**What needs to be done:** Look below. Copy each line that has "yellow" in it.

Object state comparisons:
☆ ☆ ☆ ☆ ☆ ☆ ☆

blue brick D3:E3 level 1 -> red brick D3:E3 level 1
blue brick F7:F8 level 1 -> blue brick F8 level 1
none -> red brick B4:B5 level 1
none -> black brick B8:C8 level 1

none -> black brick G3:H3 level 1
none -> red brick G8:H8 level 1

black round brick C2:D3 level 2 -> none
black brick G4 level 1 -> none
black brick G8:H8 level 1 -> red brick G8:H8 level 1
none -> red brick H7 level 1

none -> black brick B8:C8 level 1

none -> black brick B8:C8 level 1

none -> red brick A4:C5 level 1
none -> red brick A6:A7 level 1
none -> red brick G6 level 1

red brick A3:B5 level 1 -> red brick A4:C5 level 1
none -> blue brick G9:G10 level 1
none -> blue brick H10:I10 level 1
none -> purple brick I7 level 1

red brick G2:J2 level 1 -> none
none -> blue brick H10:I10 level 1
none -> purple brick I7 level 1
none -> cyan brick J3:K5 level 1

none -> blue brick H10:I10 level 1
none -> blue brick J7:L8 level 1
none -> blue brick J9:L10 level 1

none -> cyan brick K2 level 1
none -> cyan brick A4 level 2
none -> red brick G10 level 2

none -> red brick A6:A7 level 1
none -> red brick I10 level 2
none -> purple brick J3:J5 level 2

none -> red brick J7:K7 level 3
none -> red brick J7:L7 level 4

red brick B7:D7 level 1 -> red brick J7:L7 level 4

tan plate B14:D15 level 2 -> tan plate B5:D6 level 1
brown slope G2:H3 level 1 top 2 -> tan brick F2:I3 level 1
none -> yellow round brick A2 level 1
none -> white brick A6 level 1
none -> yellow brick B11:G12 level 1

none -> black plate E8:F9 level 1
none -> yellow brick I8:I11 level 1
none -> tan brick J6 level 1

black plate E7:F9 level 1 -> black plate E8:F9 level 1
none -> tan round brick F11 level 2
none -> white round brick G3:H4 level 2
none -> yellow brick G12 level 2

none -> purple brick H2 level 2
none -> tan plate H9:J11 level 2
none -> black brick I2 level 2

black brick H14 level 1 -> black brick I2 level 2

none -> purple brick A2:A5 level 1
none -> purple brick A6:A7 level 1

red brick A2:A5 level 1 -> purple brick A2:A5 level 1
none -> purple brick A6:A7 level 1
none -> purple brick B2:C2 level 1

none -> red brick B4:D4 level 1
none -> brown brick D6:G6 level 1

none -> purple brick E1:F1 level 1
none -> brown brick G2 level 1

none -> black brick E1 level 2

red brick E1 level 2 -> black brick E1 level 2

☆ ☆ ☆ ☆ ☆ ☆ ☆

**Solution for this problem:**
none -> yellow round brick A2 level 1
none -> yellow brick B11:G12 level 1
none -> yellow brick I8:I11 level 1
none -> yellow brick G12 level 2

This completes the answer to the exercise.